Try it: Please reproduce the entries below exactly from the line with "LINE3 pin DO: D13 -> D2" through their last line, leaving out any pictures.

Information supplied:

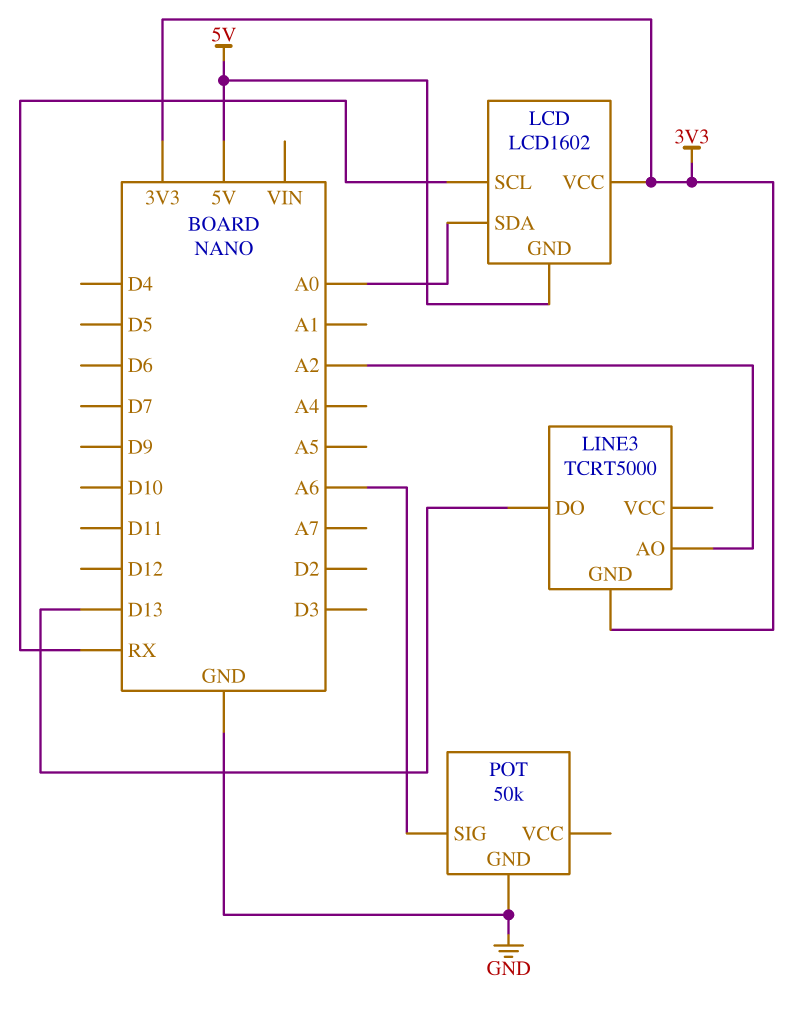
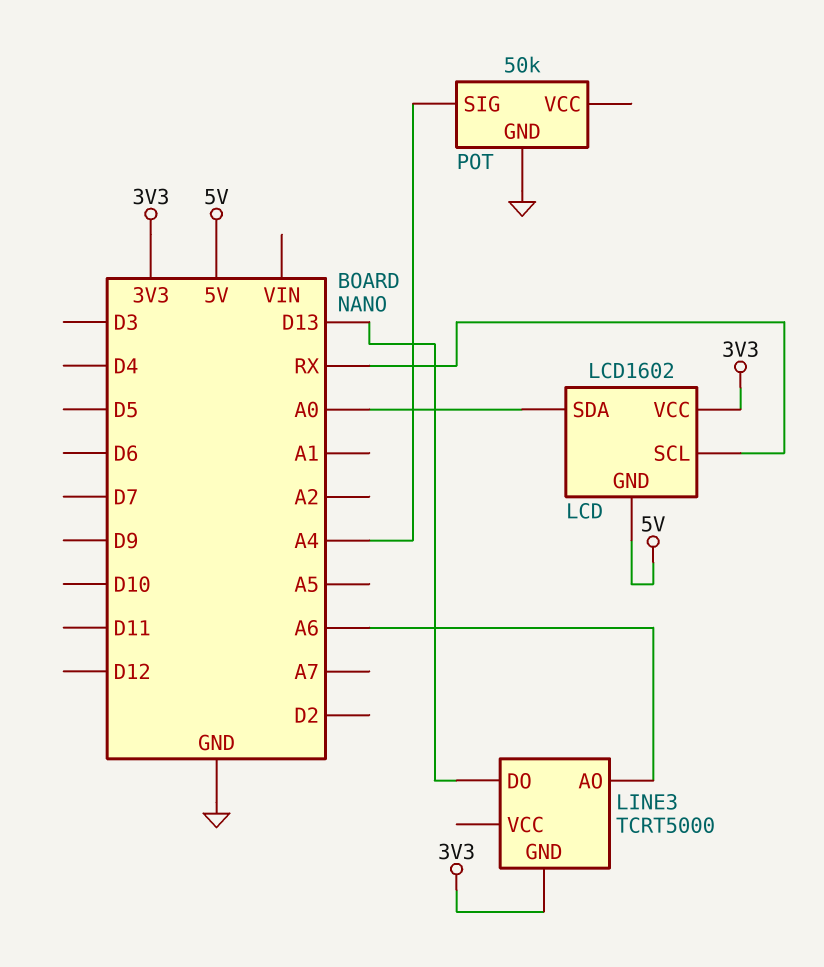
LINE3 pin AO: A2 -> A6
POT pin SIG: A6 -> A4

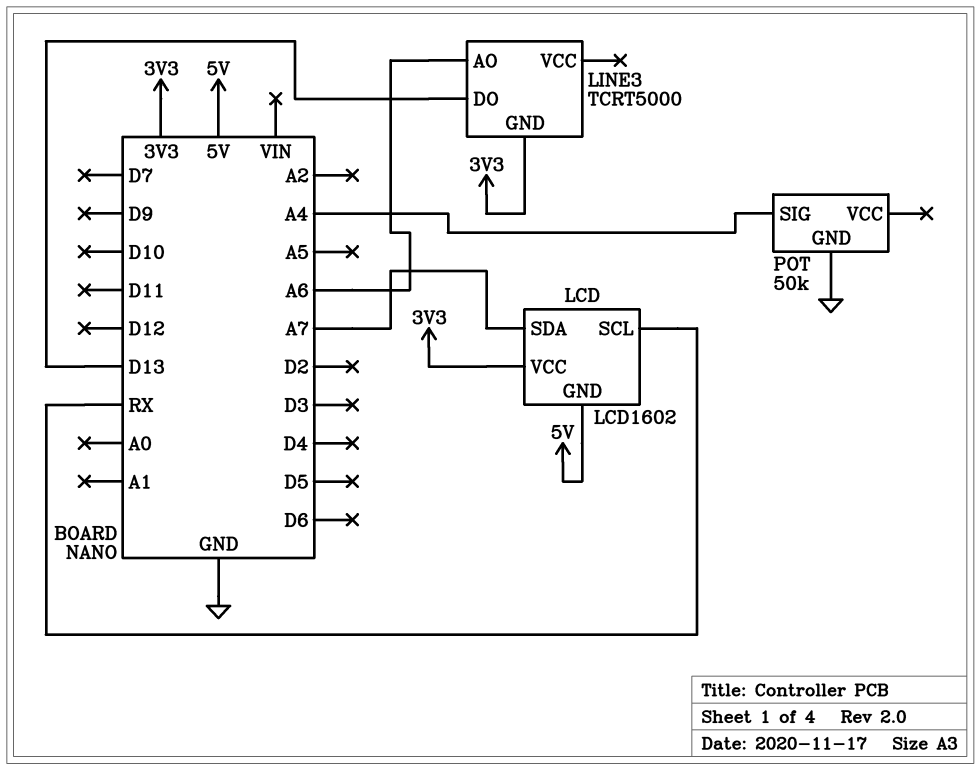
LCD pin SDA: A0 -> A7

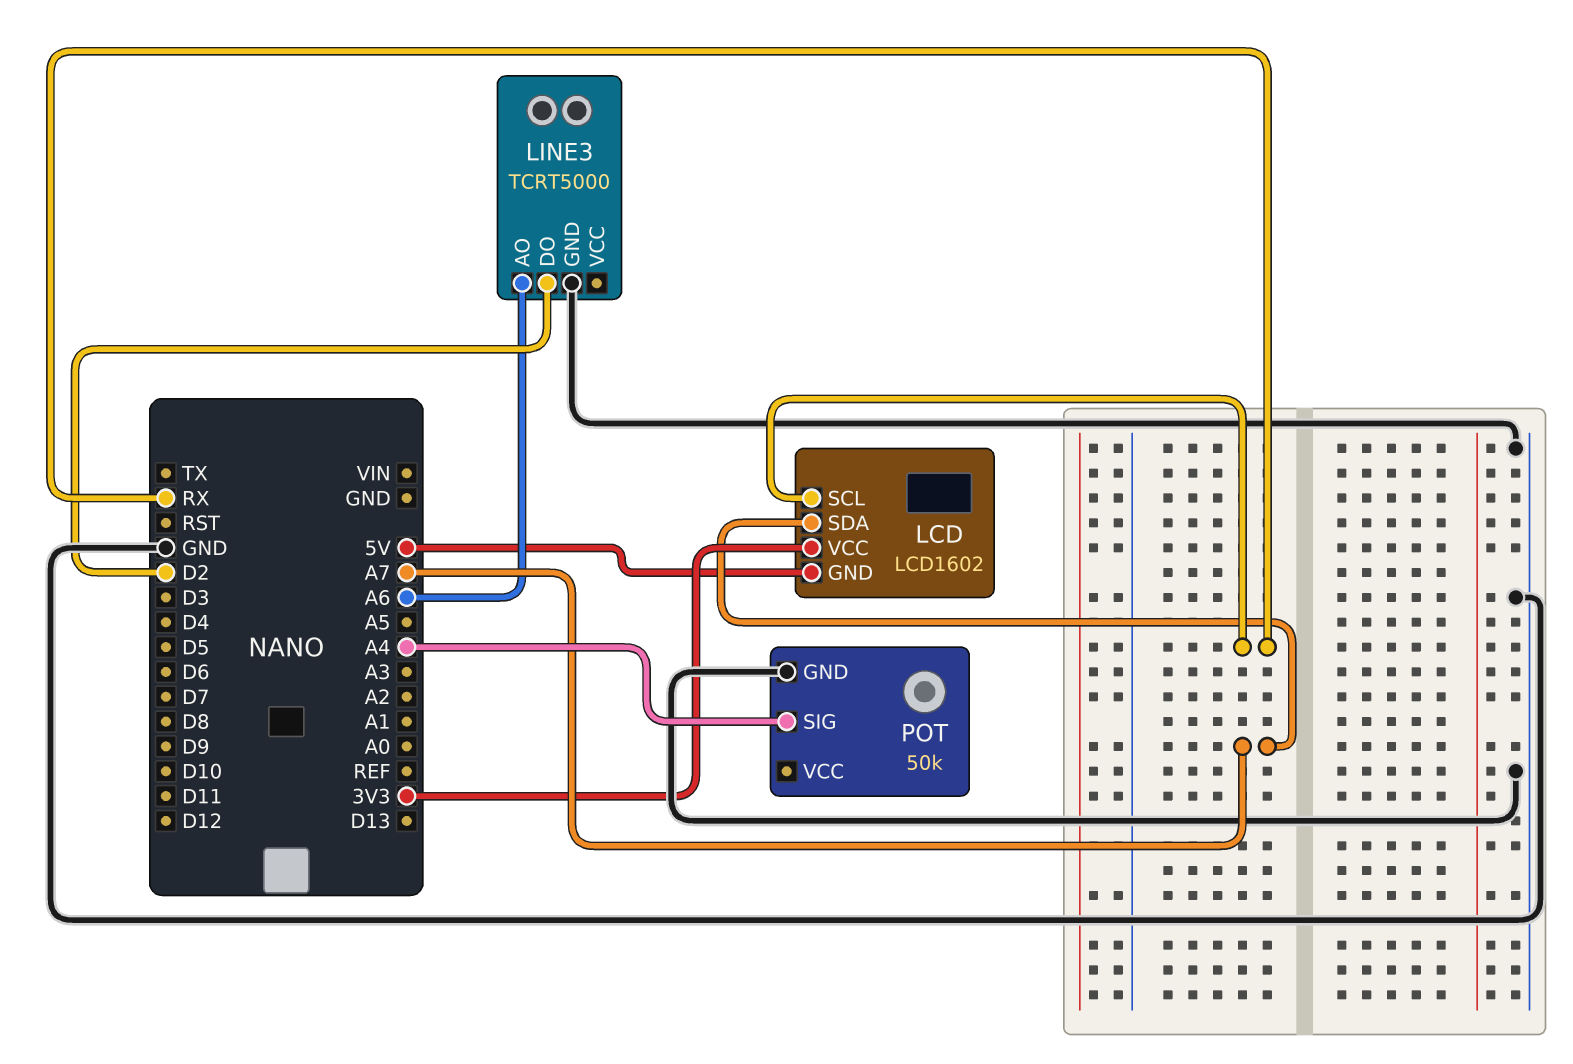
LINE3 pin DO: D13 -> D2
LINE3 pin GND: 3V3 -> GND

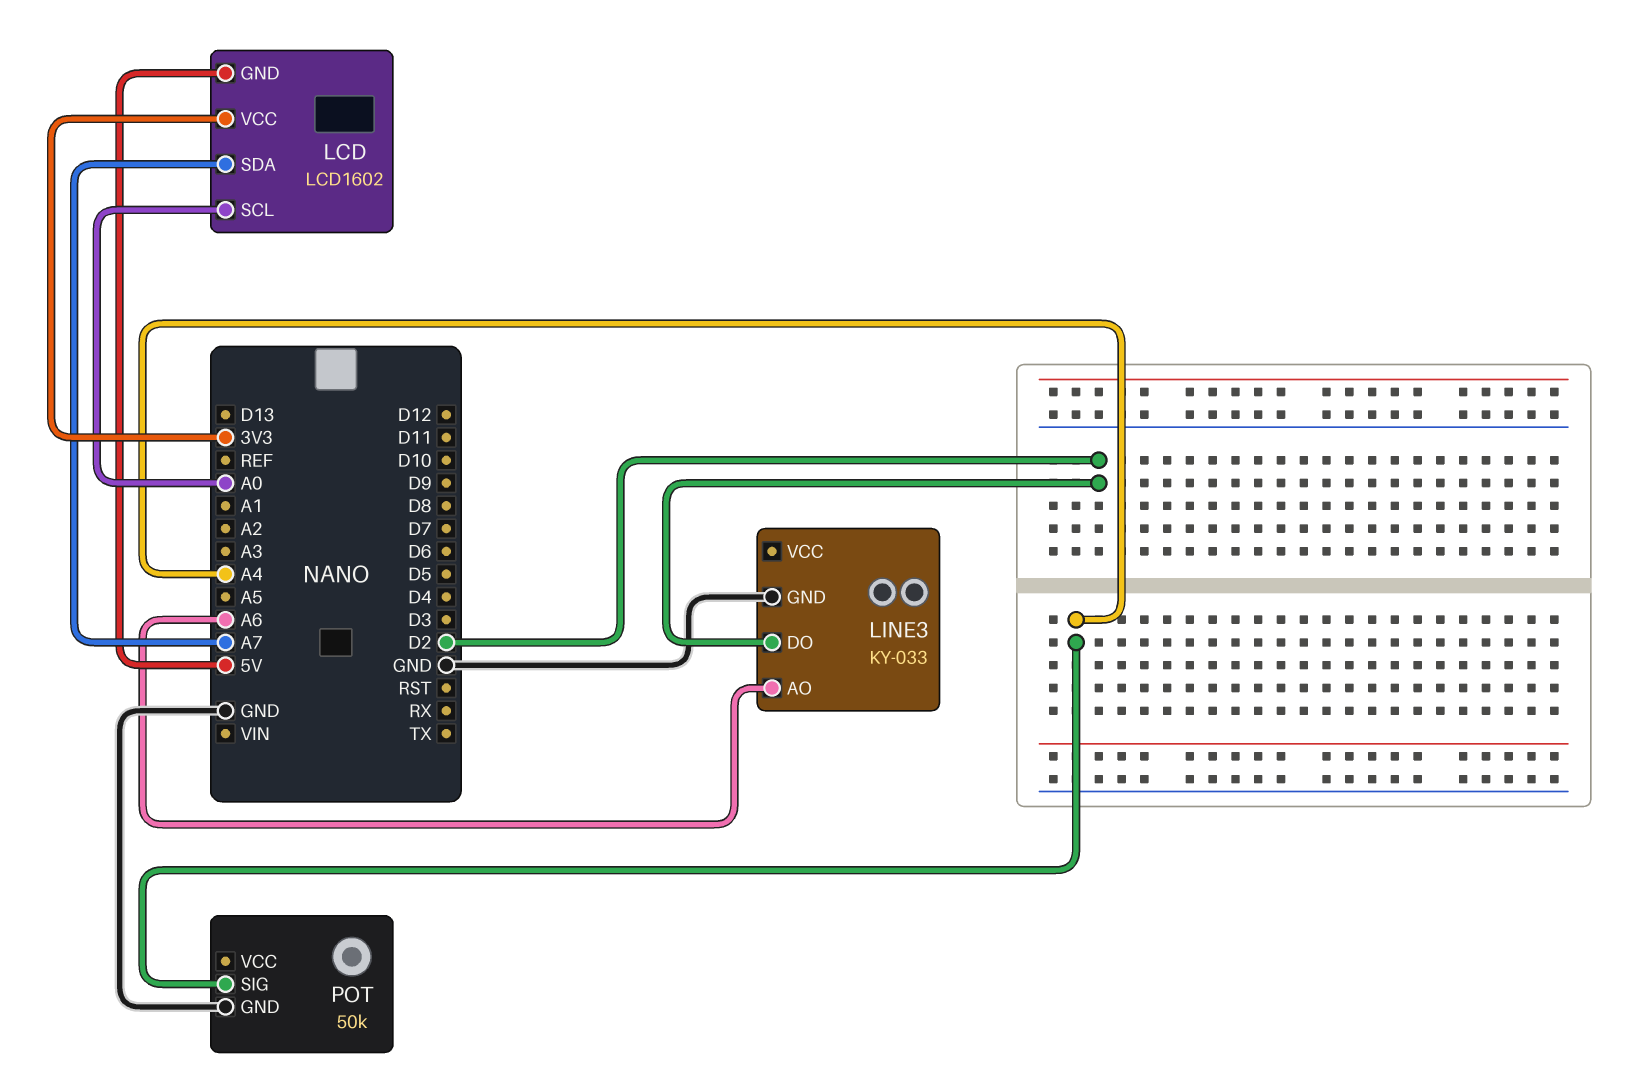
LCD pin SCL: RX -> A0
LINE3: TCRT5000 -> KY-033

Solution to the exercise:
LINE3 pin DO: D13 -> D2
LINE3 pin GND: 3V3 -> GND

LCD pin SCL: RX -> A0
LINE3: TCRT5000 -> KY-033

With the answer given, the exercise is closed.